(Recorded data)
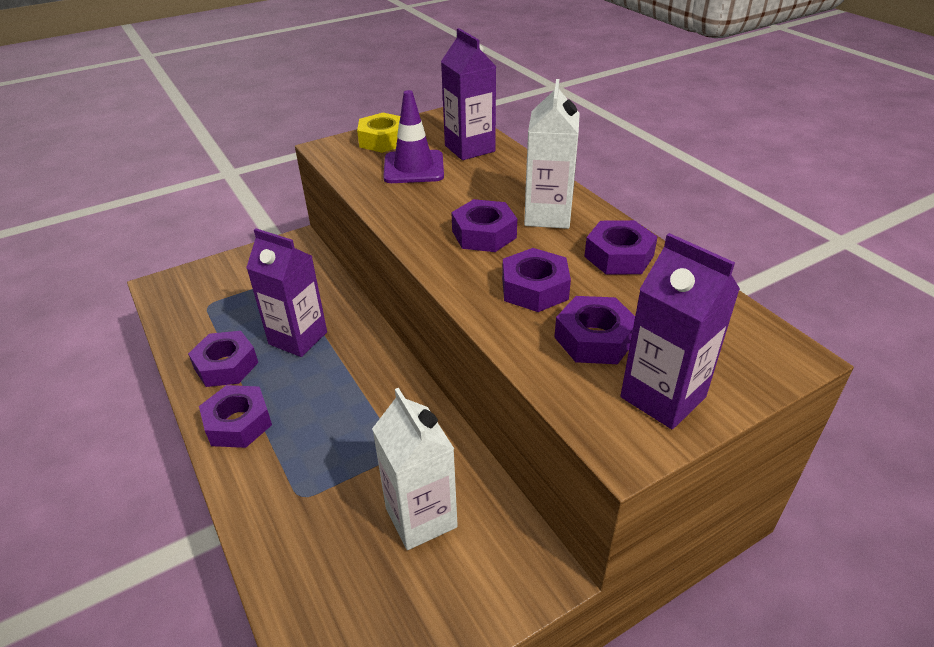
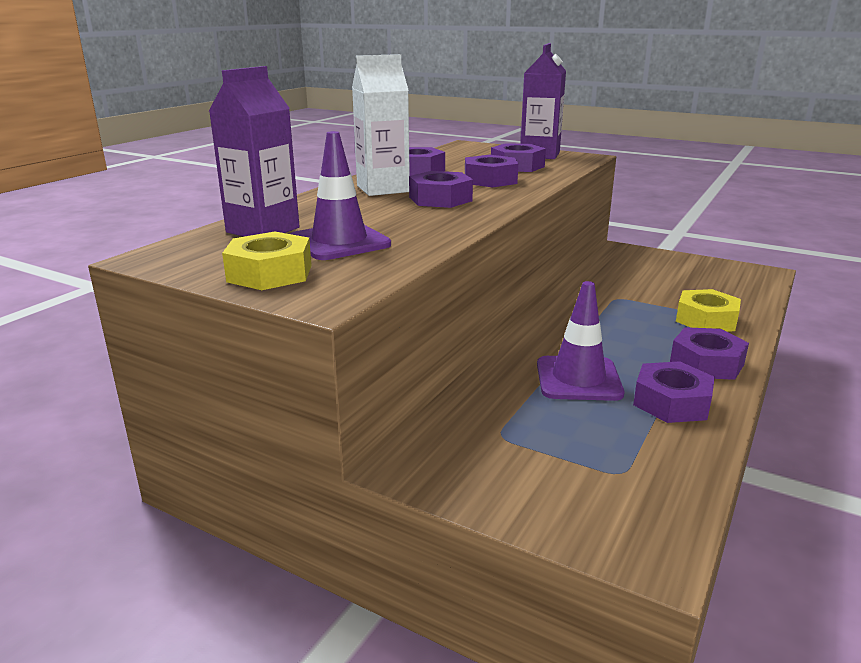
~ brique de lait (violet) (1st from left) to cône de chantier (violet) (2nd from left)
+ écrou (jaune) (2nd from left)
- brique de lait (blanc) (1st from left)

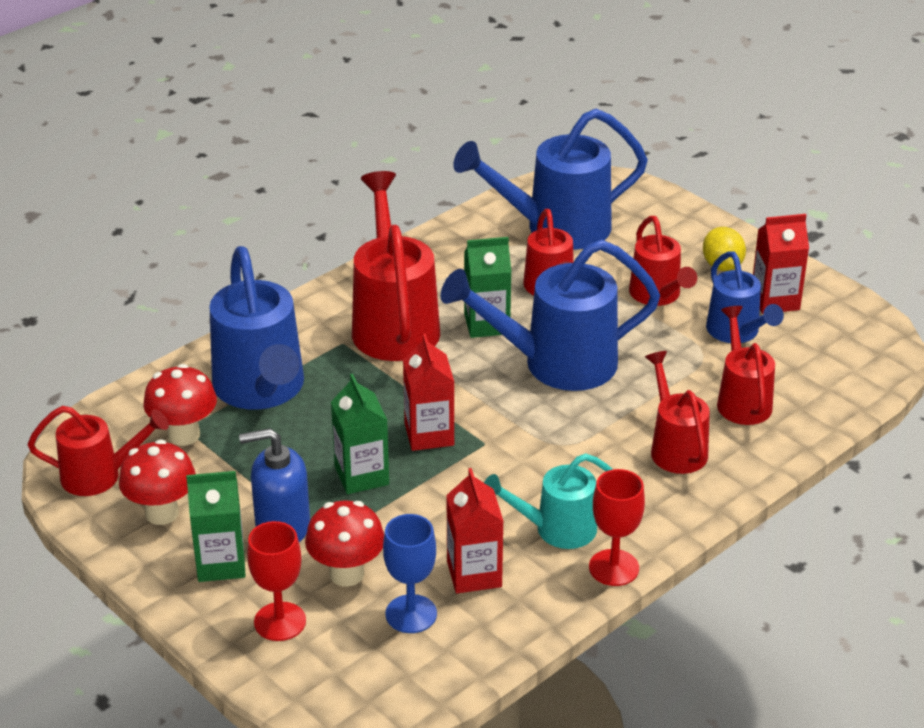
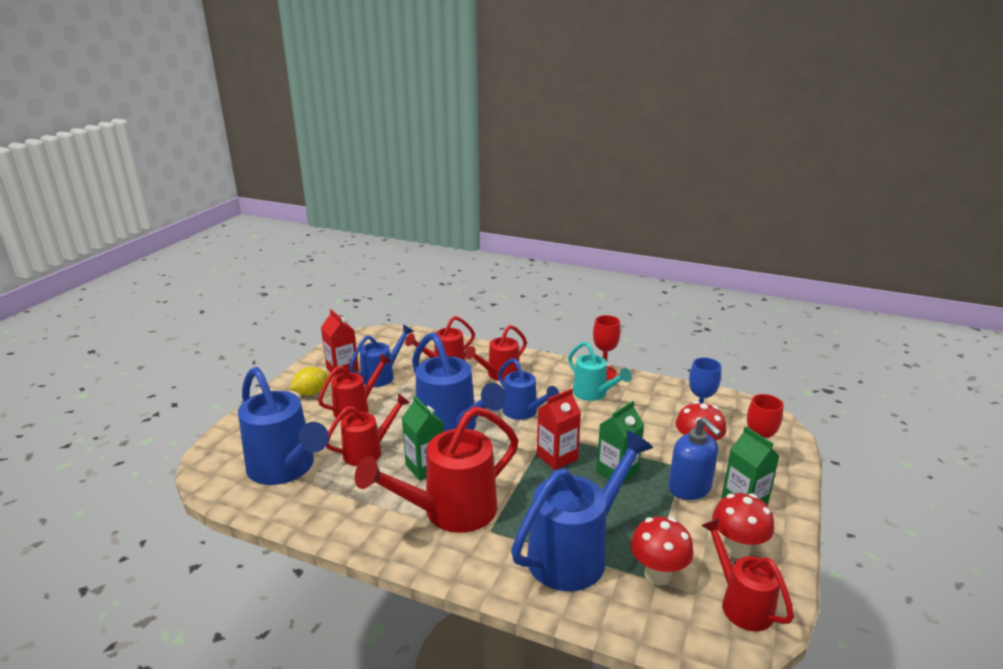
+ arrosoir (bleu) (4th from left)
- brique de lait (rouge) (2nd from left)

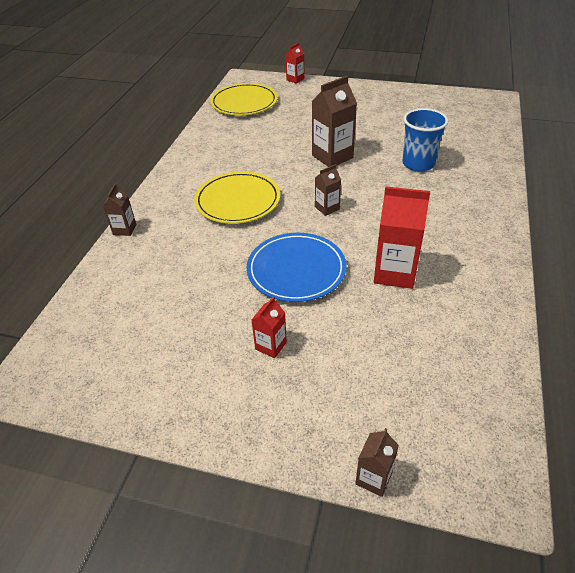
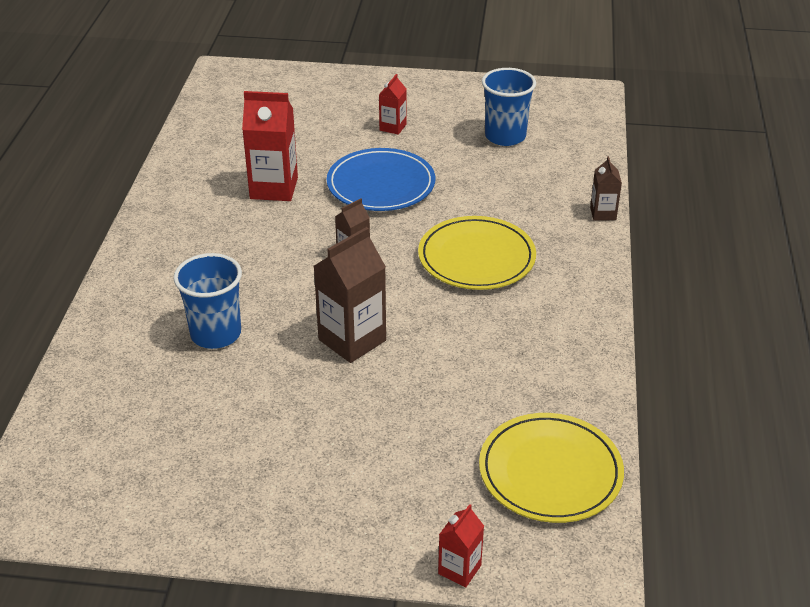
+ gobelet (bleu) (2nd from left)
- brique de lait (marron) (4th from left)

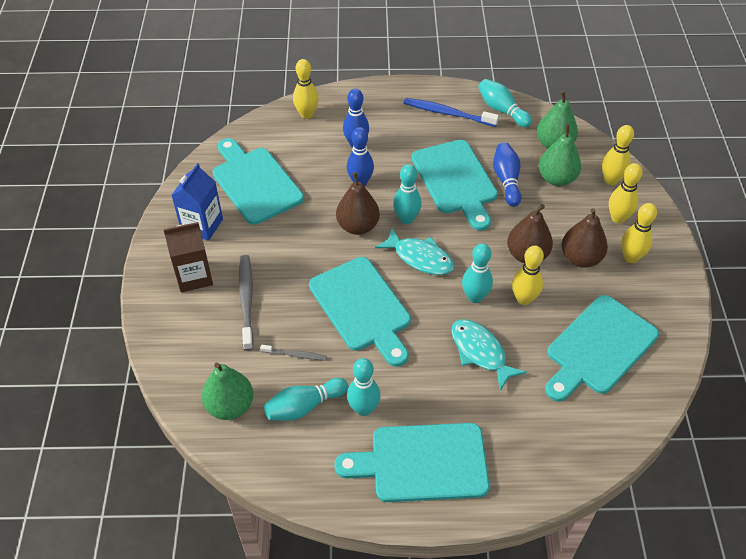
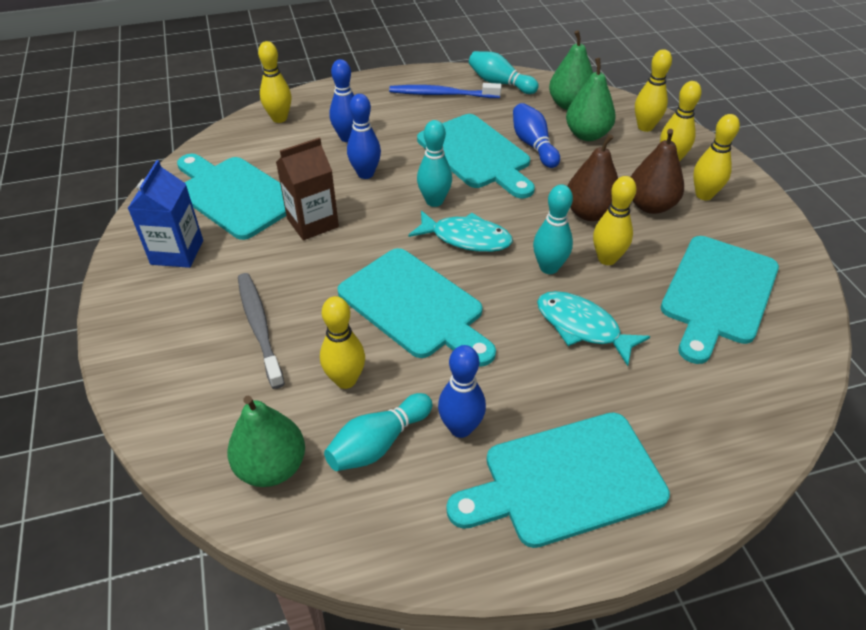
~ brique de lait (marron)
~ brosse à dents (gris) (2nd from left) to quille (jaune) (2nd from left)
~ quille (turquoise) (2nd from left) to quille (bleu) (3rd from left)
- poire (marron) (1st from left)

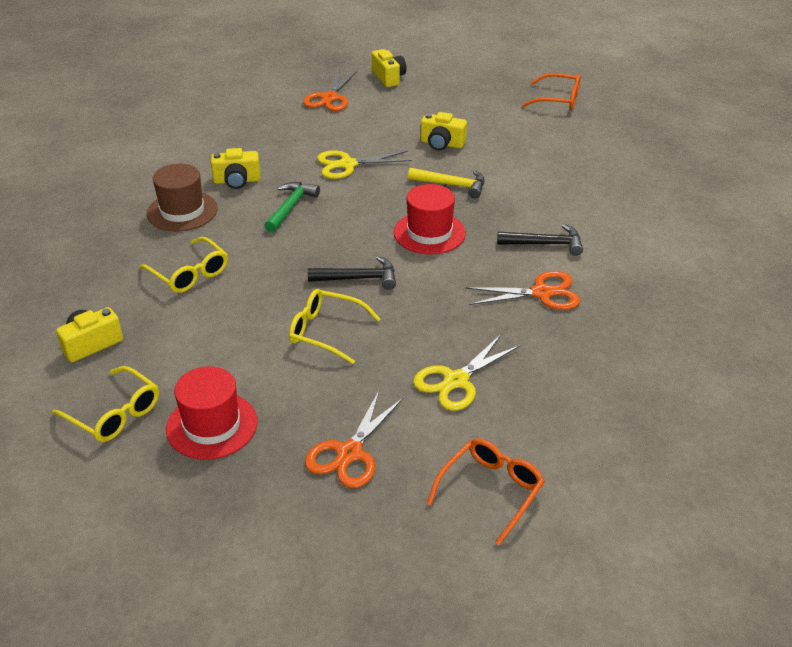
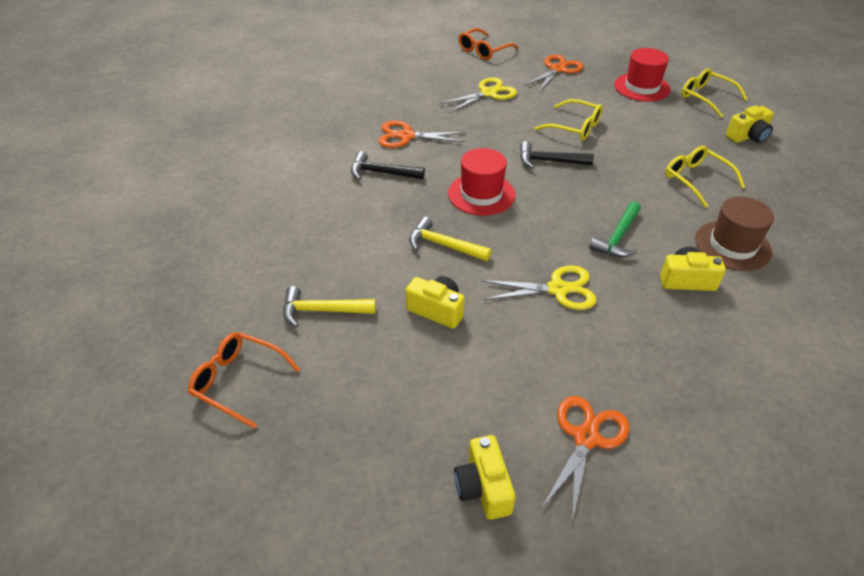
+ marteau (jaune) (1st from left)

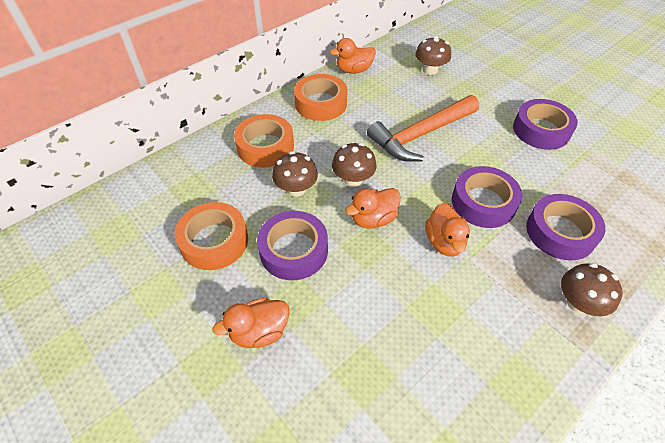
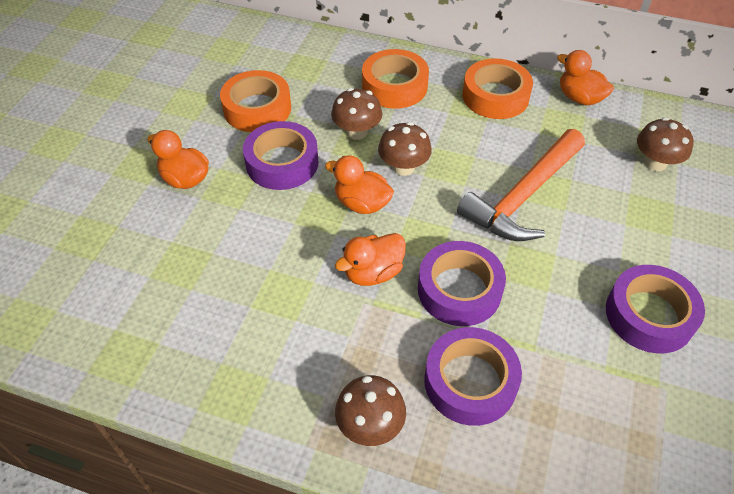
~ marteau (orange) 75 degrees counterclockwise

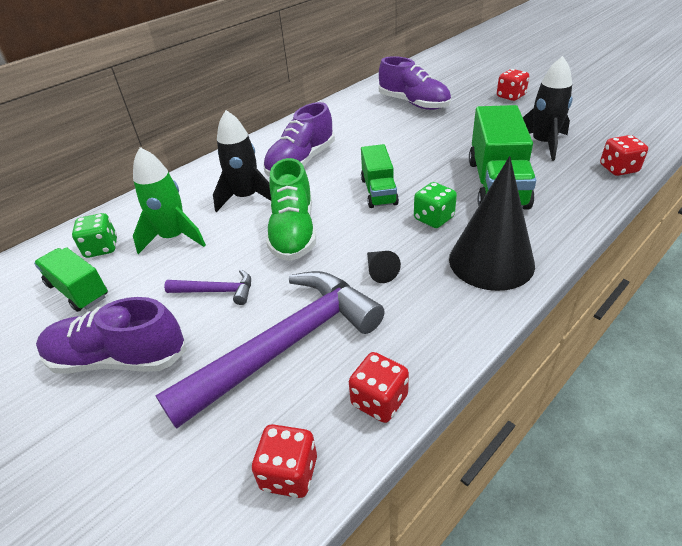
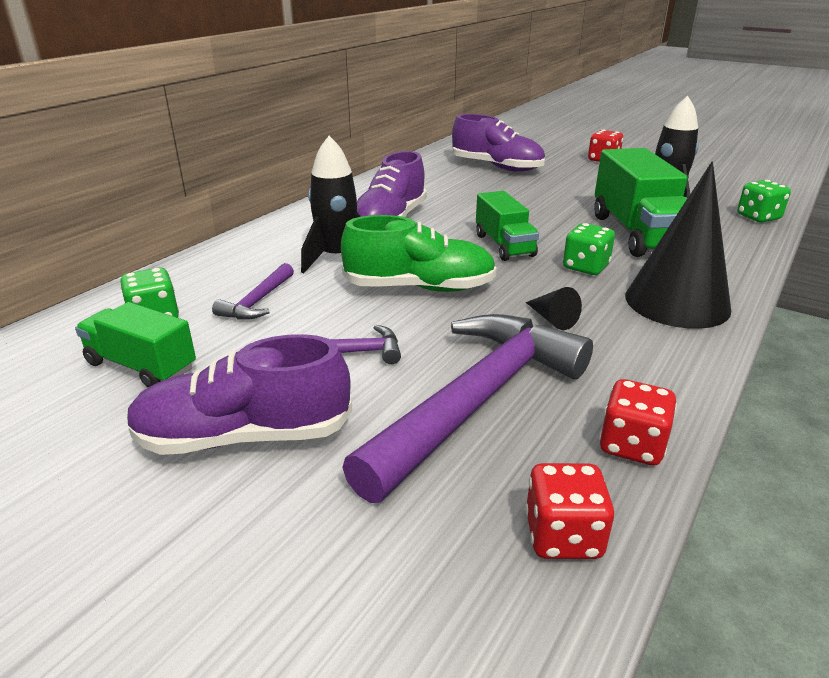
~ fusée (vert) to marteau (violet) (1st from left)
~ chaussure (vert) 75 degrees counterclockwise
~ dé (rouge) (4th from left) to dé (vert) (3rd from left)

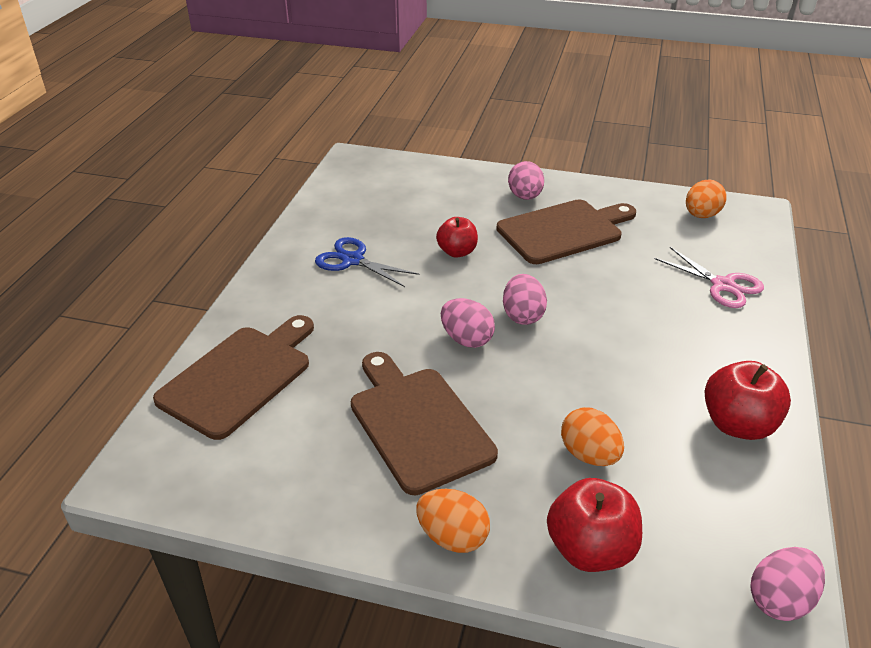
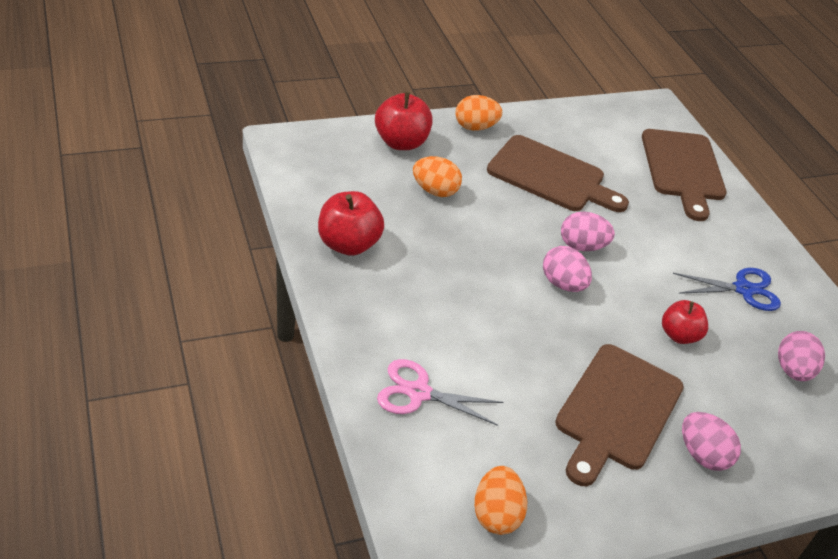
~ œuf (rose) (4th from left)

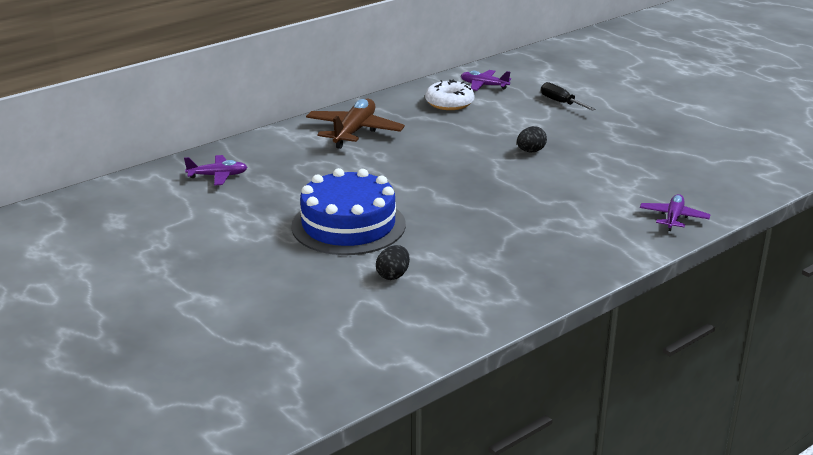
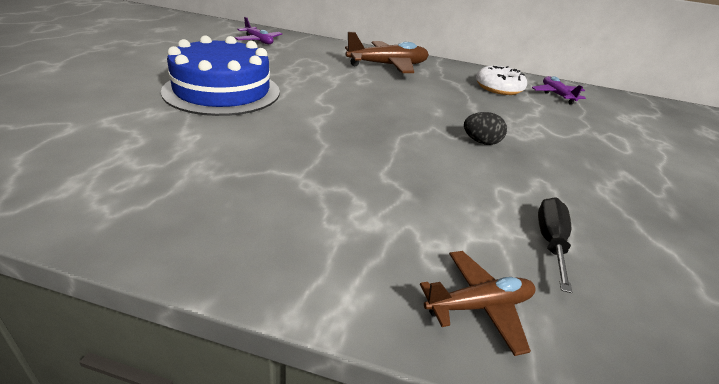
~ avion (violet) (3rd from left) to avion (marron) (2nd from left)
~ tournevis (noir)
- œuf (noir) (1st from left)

-- TASK GOAL --
Set down all the entries exactly as they appear, but skip any pictures.

-- ANSWER --
~ brique de lait (violet) (1st from left) to cône de chantier (violet) (2nd from left)
+ écrou (jaune) (2nd from left)
- brique de lait (blanc) (1st from left)

+ arrosoir (bleu) (4th from left)
- brique de lait (rouge) (2nd from left)

+ gobelet (bleu) (2nd from left)
- brique de lait (marron) (4th from left)

~ brique de lait (marron)
~ brosse à dents (gris) (2nd from left) to quille (jaune) (2nd from left)
~ quille (turquoise) (2nd from left) to quille (bleu) (3rd from left)
- poire (marron) (1st from left)

+ marteau (jaune) (1st from left)

~ marteau (orange) 75 degrees counterclockwise

~ fusée (vert) to marteau (violet) (1st from left)
~ chaussure (vert) 75 degrees counterclockwise
~ dé (rouge) (4th from left) to dé (vert) (3rd from left)

~ œuf (rose) (4th from left)

~ avion (violet) (3rd from left) to avion (marron) (2nd from left)
~ tournevis (noir)
- œuf (noir) (1st from left)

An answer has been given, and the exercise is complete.